▶ _What you have to do_
Would you repeat the data below exactly, taking out the images?

▶ _Information supplied_
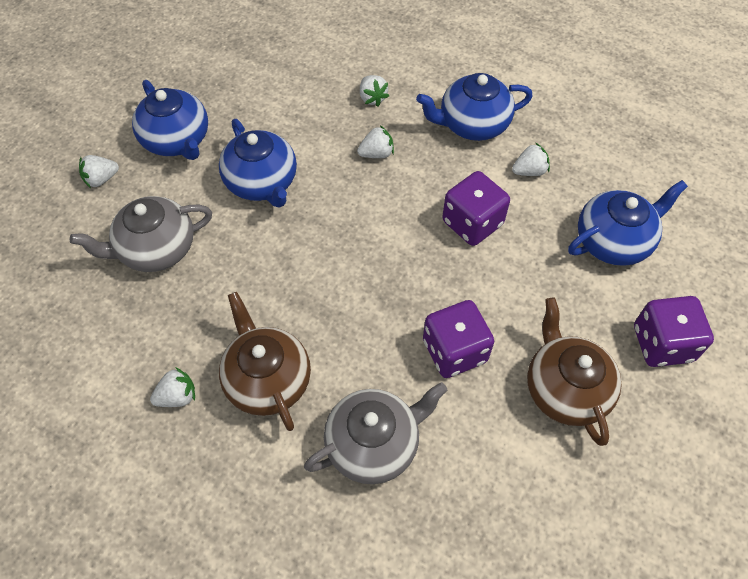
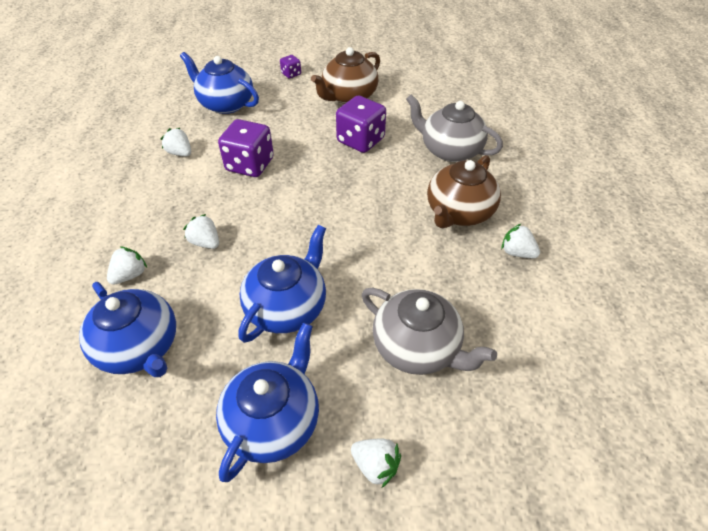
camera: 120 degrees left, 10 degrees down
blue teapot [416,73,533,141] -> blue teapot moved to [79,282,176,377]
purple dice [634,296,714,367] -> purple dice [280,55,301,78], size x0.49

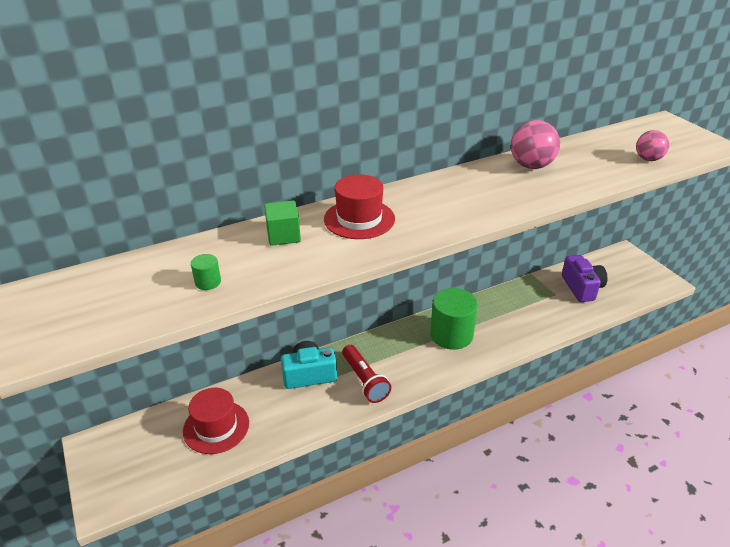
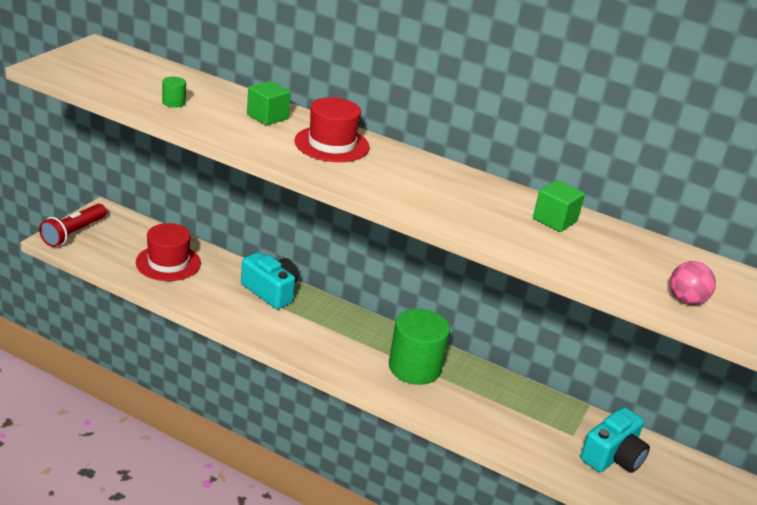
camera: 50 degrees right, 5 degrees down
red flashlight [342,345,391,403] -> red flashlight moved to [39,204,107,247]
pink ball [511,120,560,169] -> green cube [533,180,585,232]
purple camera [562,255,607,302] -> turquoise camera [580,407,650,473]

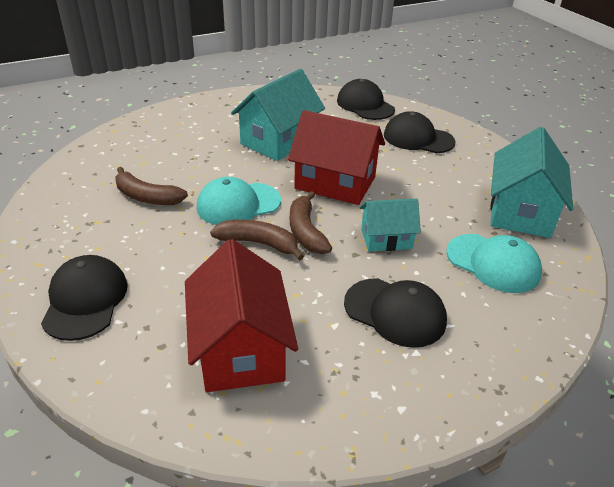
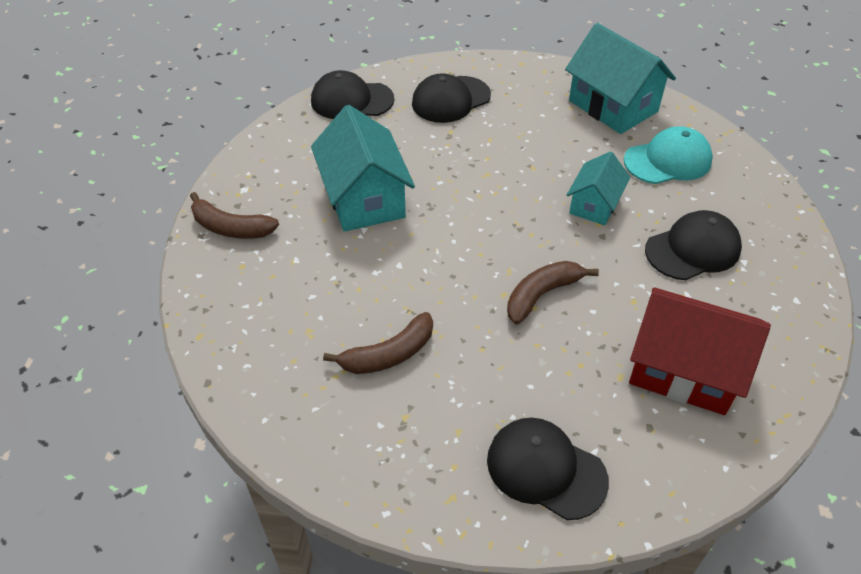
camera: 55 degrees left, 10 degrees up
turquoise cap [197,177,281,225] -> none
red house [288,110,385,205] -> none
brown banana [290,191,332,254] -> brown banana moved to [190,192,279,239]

▶ _Exercise solution_
camera: 120 degrees left, 10 degrees down
blue teapot [416,73,533,141] -> blue teapot moved to [79,282,176,377]
purple dice [634,296,714,367] -> purple dice [280,55,301,78], size x0.49

camera: 50 degrees right, 5 degrees down
red flashlight [342,345,391,403] -> red flashlight moved to [39,204,107,247]
pink ball [511,120,560,169] -> green cube [533,180,585,232]
purple camera [562,255,607,302] -> turquoise camera [580,407,650,473]

camera: 55 degrees left, 10 degrees up
turquoise cap [197,177,281,225] -> none
red house [288,110,385,205] -> none
brown banana [290,191,332,254] -> brown banana moved to [190,192,279,239]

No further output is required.